### Data extract ###
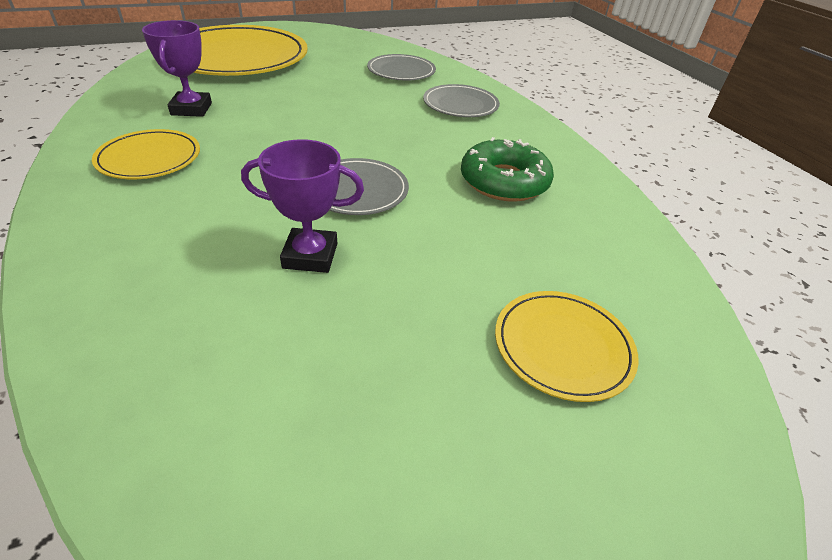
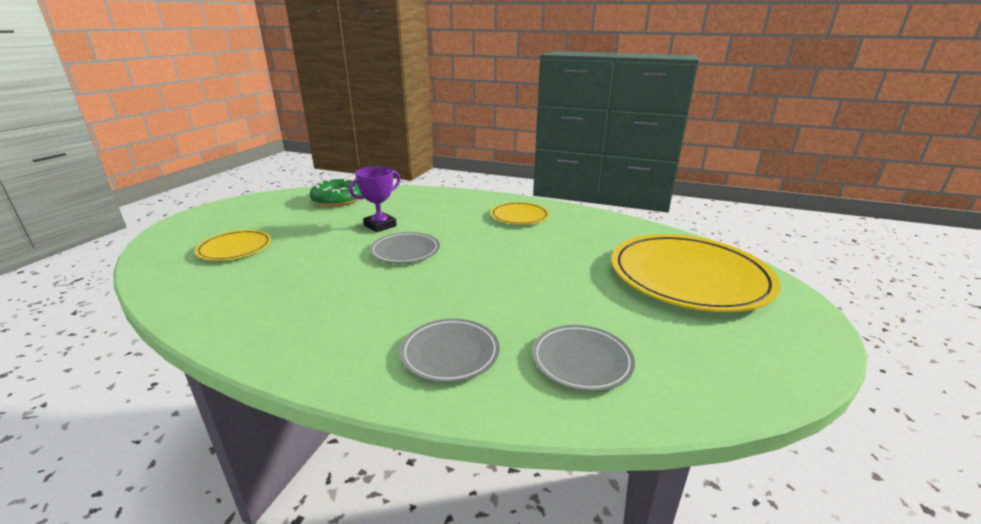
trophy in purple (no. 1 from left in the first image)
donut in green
###
### Data extract ###
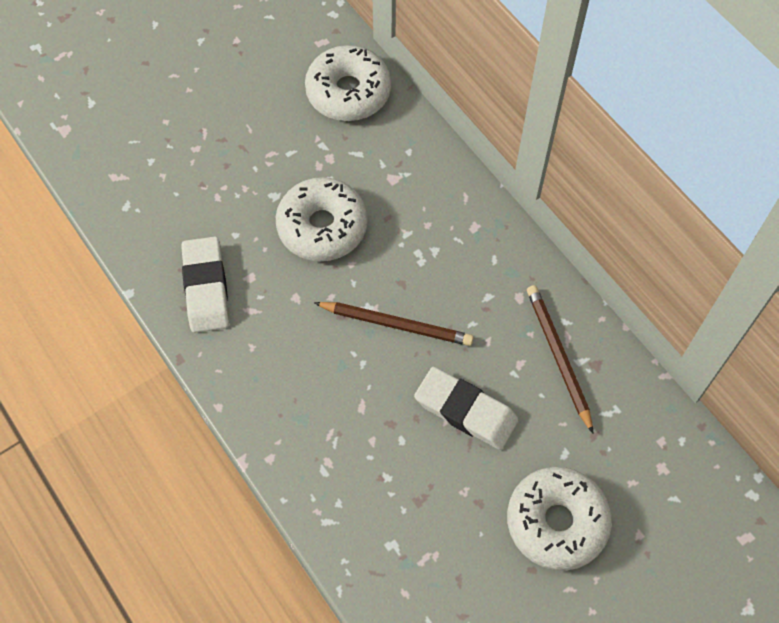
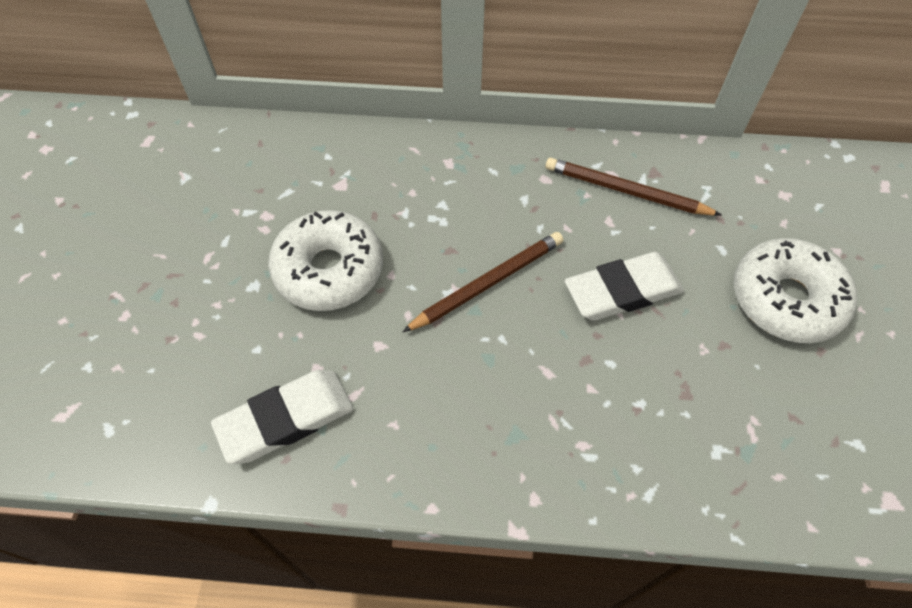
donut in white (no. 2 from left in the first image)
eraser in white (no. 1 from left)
###
▶ _What to produce_
Whenever "first" shows up in a line of the listing, copy that whole line.

▶ _Reply_
trophy in purple (no. 1 from left in the first image)
donut in white (no. 2 from left in the first image)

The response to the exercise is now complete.